Establish how many lines in the records below include the word "none"; respond with that number only.

Structured diff data
..............................
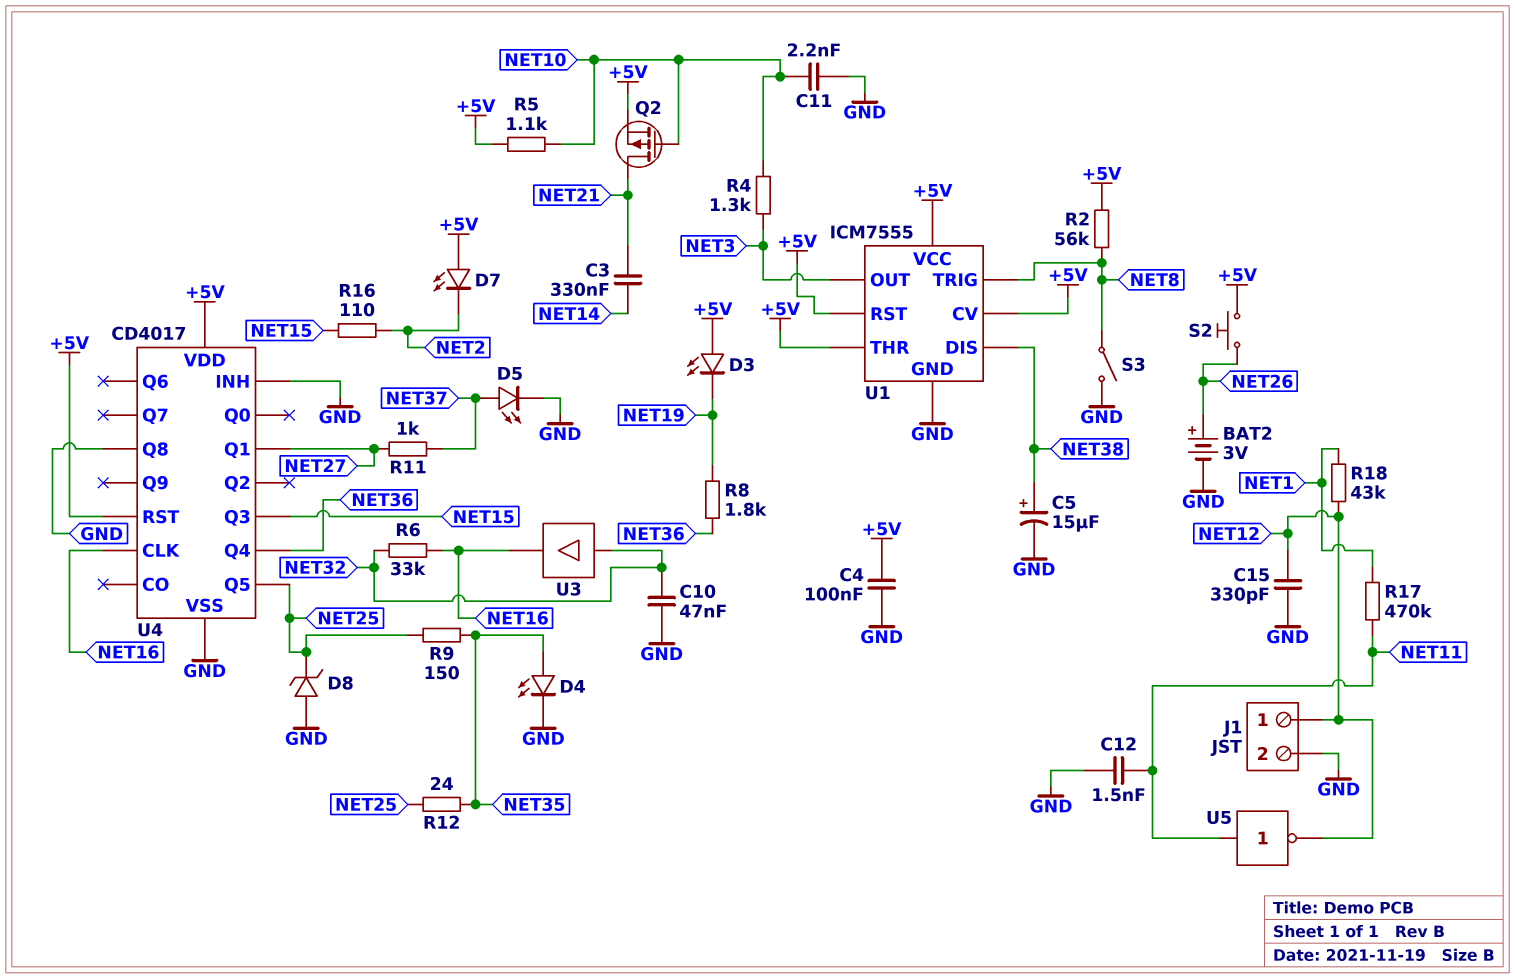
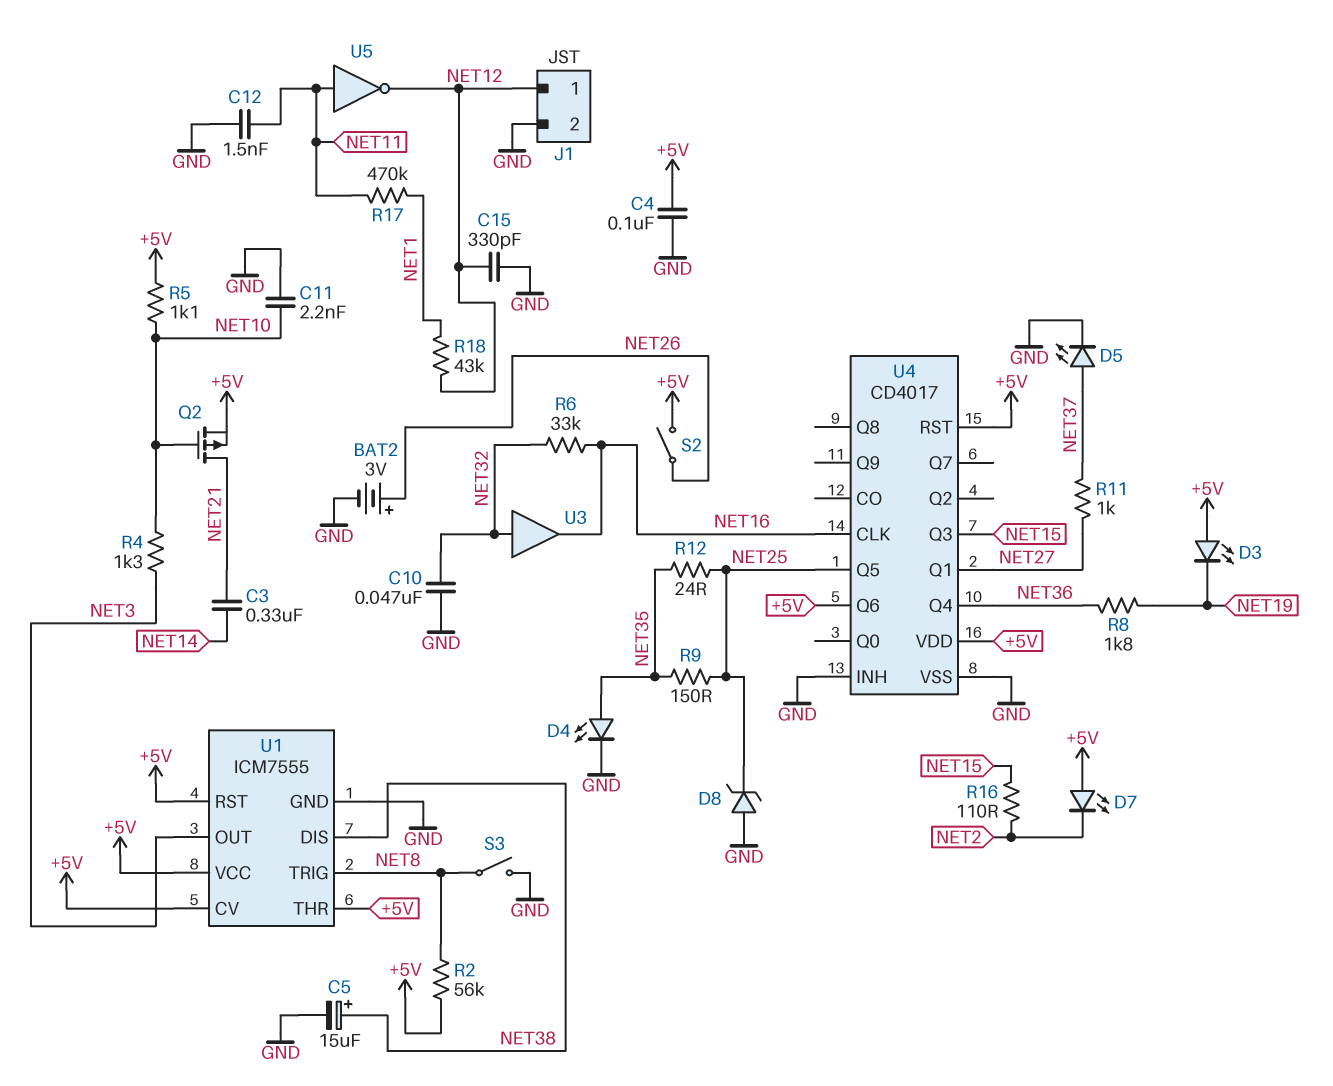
S2: button (+5V, NET26) -> switch (+5V, NET26)
U4 pin Q6: none -> +5V
U4 pin Q8: GND -> none

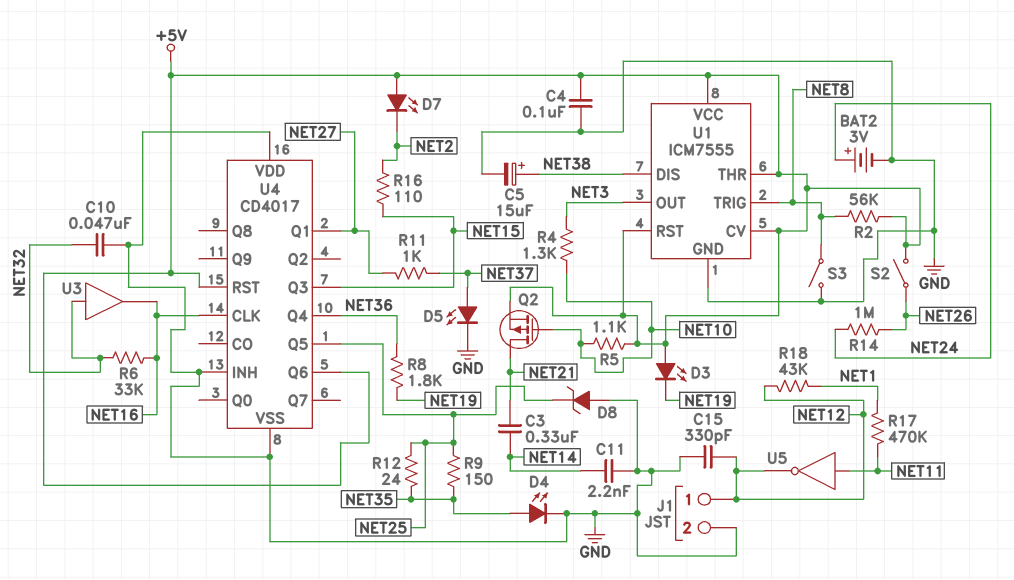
BAT2: 3V (plus NET26, minus GND) -> 3V (plus NET24, minus GND)
C11: 2.2nF (GND, NET10) -> 2.2nF (GND, NET14)
C12: 1.5nF (GND, NET11) -> none
R14: none -> 1M (NET24, NET26)
U4 pin VDD: +5V -> GND

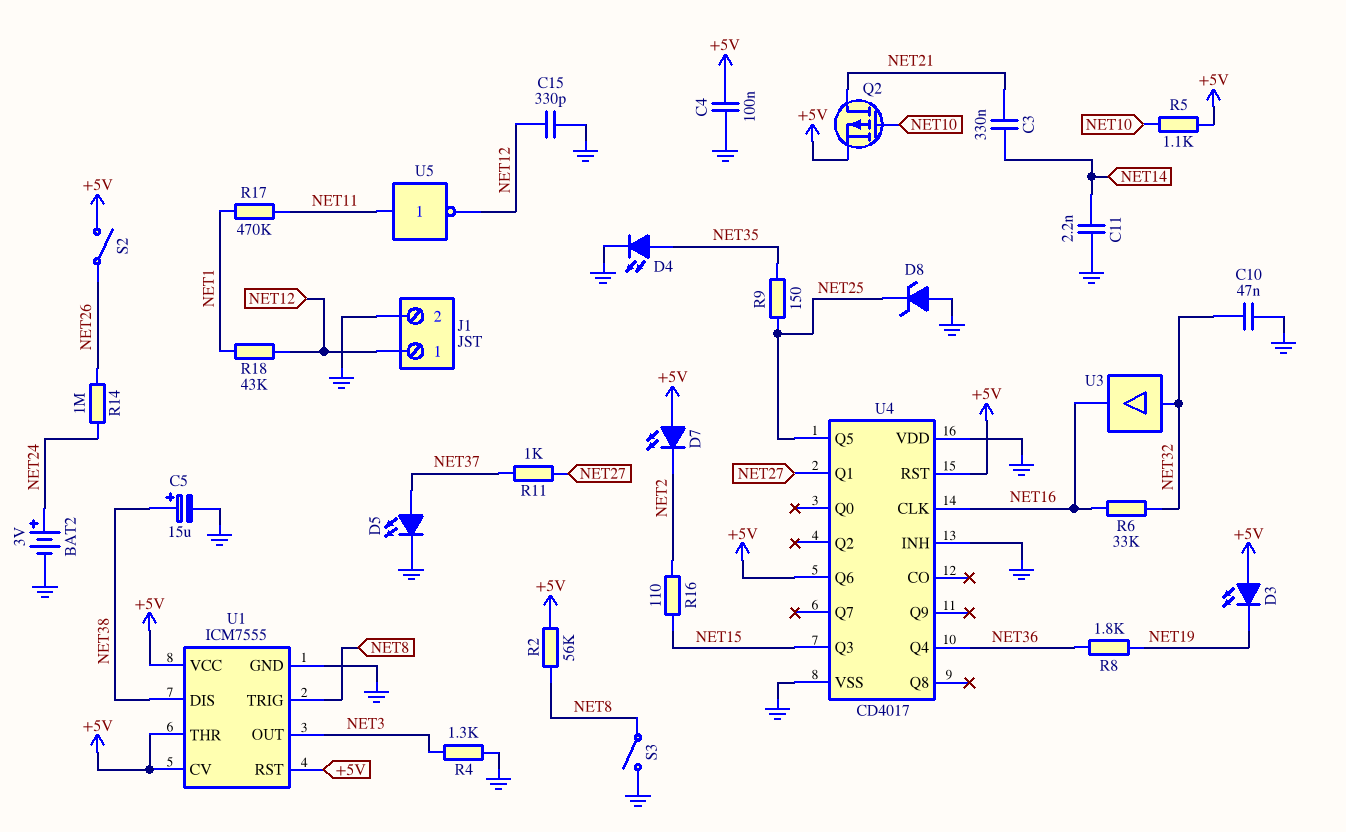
R4: 1.3k (NET3, NET10) -> 1.3k (GND, NET3)
R12: 24 (NET25, NET35) -> none

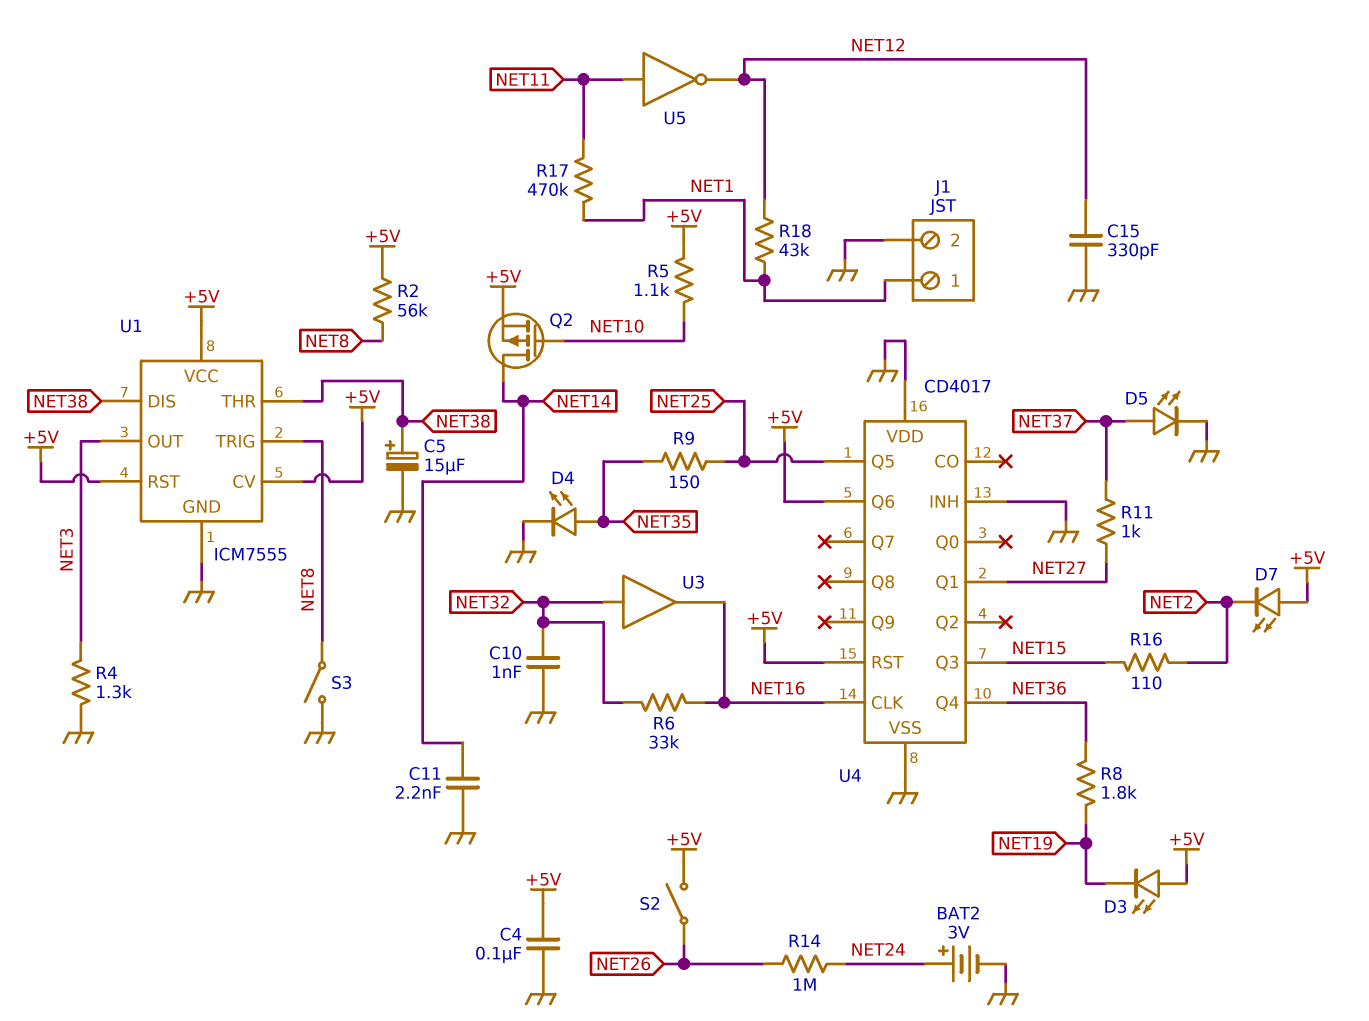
C3: 330nF (NET14, NET21) -> none
C10: 47nF (GND, NET32) -> 1nF (GND, NET32)
D8: zener (A GND, K NET25) -> none
J1 pin 1: NET12 -> NET1
Q2: PMOS (G NET10, D NET21, S +5V) -> PMOS (G NET10, D NET14, S +5V)
U1 pin THR: +5V -> NET38

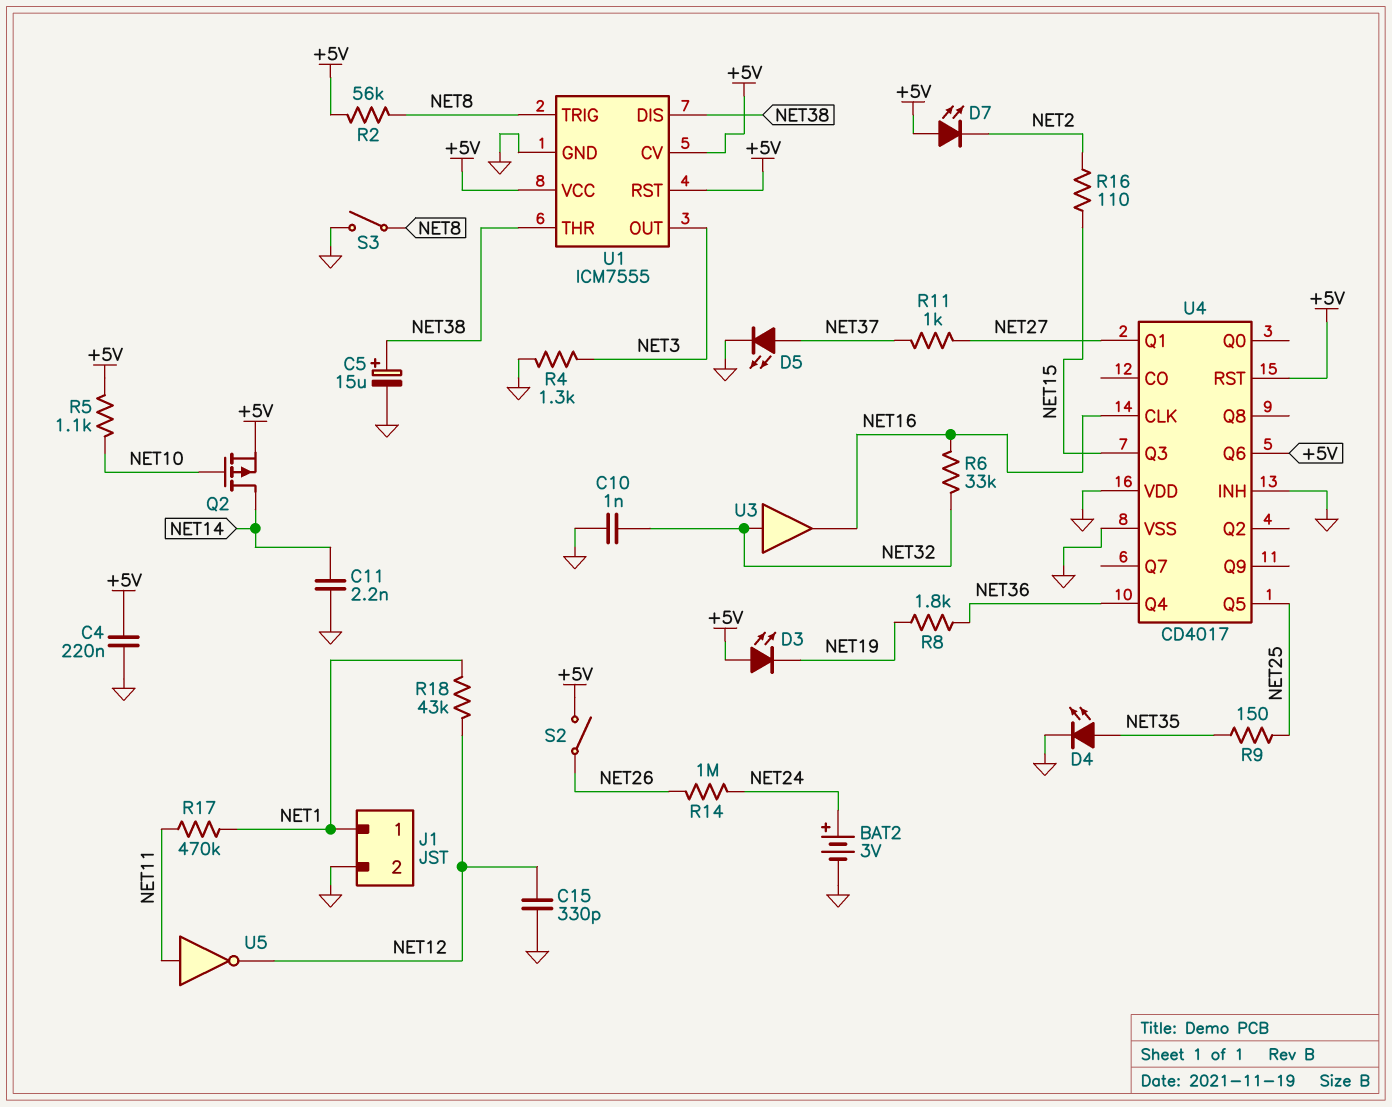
C4: 100nF (+5V, GND) -> 220nF (+5V, GND)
..............................
• _Exercise result_
7